DESCRIPTION OF THE TASK: Copy, from the entries below, each line where the word "none" can be found.

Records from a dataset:
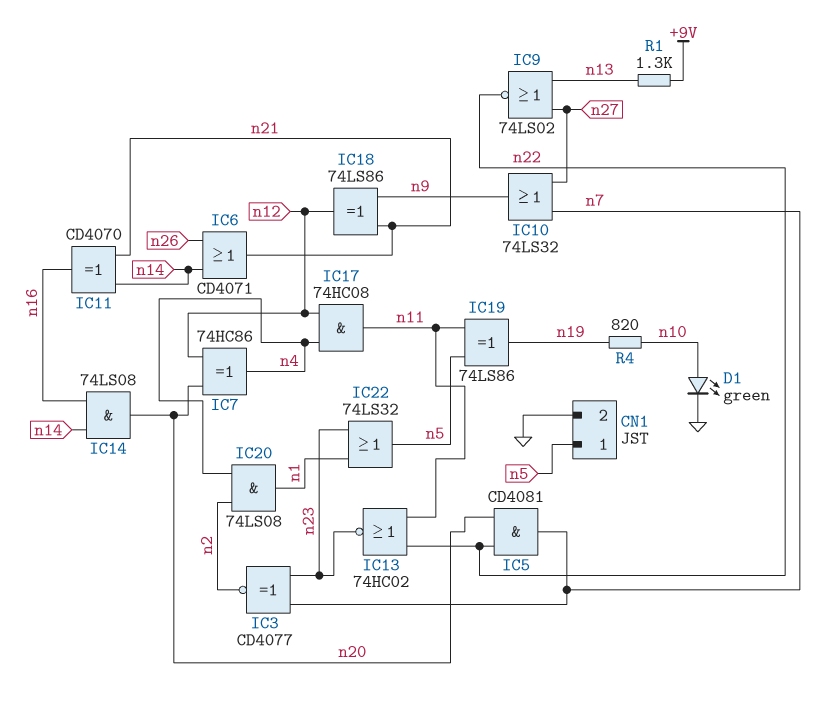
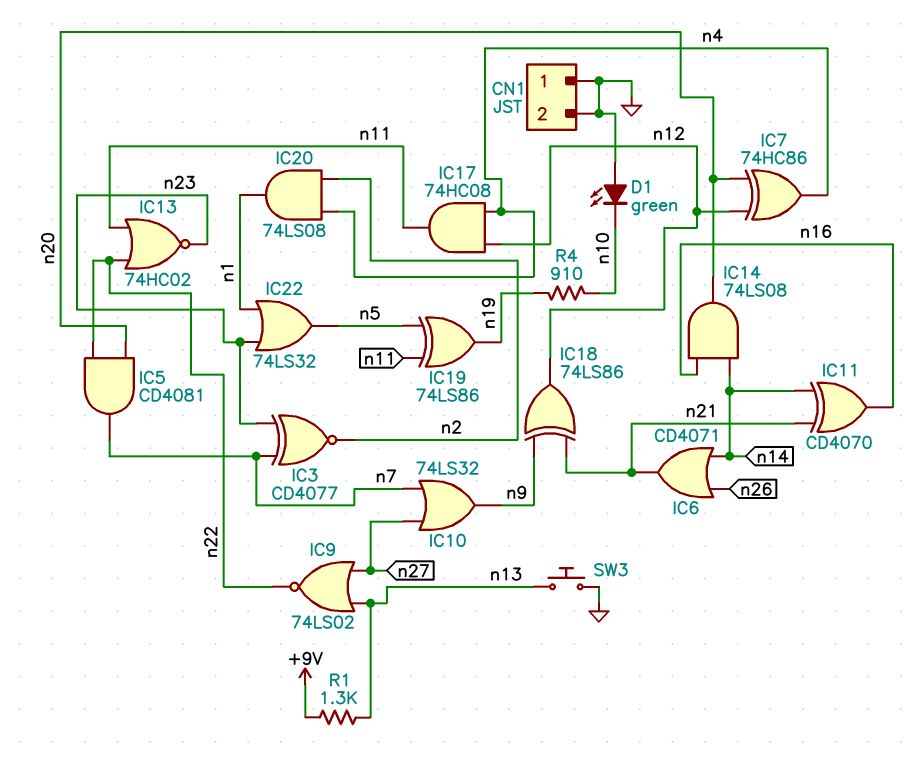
CN1 pin 1: n5 -> GND
D1: LED green (A n10, K GND) -> LED green (A GND, K n10)
R4: 820 (n10, n19) -> 910 (n10, n19)
SW3: none -> button (GND, n13)

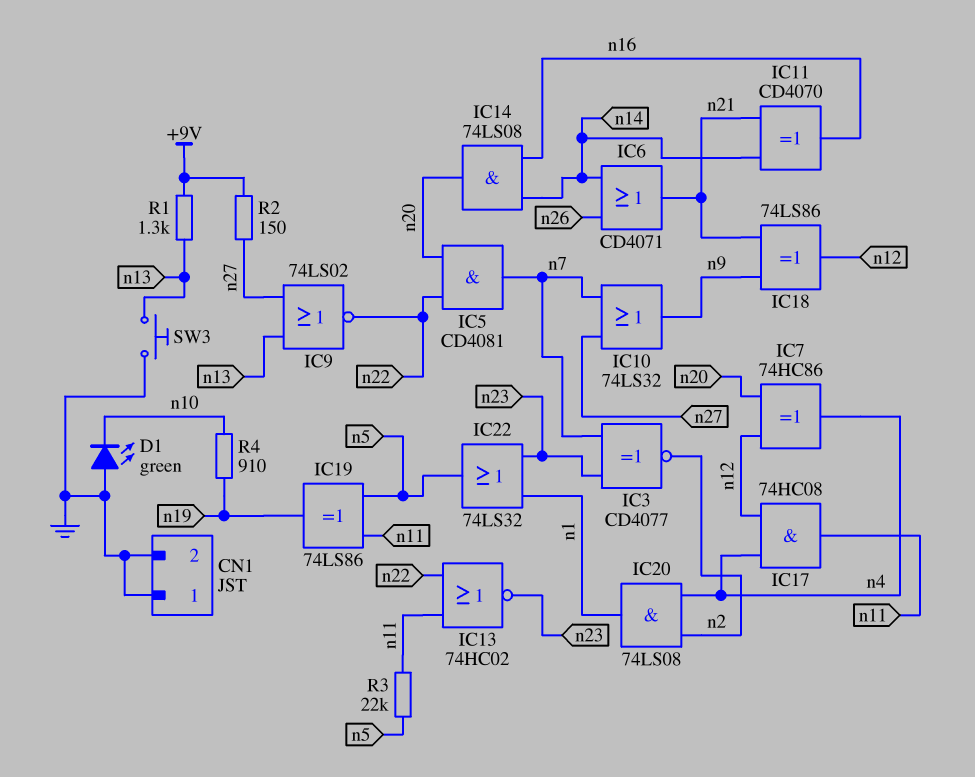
R2: none -> 150 (+9V, n27)
R3: none -> 22k (n5, n11)

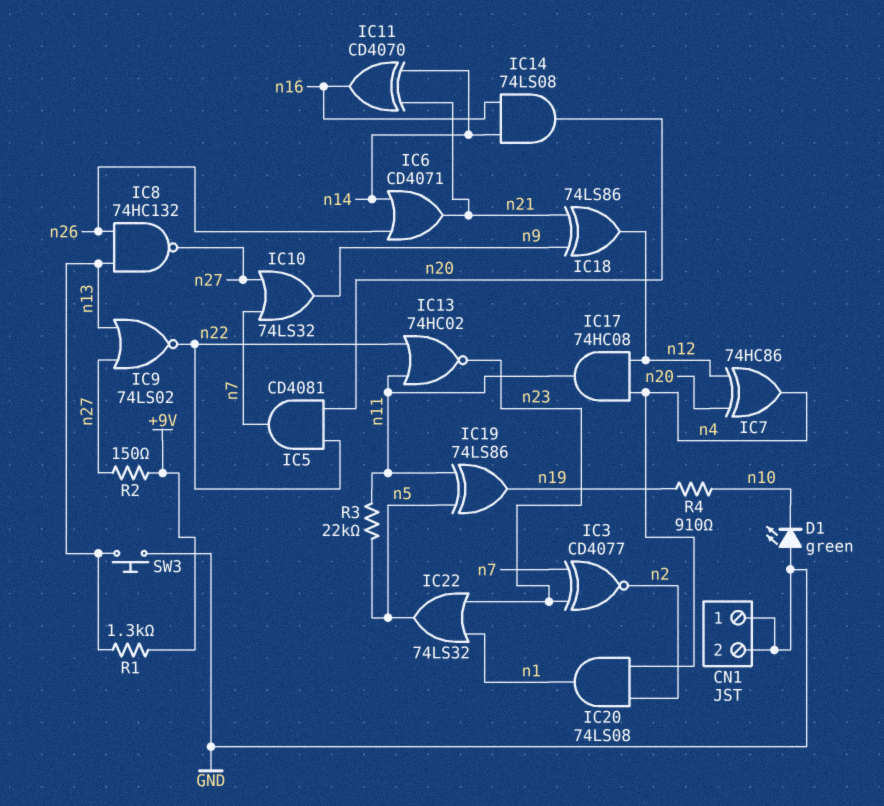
IC8: none -> NAND 74HC132 (in n13, in n26, out n27)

SOLUTION TO THIS TASK:
SW3: none -> button (GND, n13)
R2: none -> 150 (+9V, n27)
R3: none -> 22k (n5, n11)
IC8: none -> NAND 74HC132 (in n13, in n26, out n27)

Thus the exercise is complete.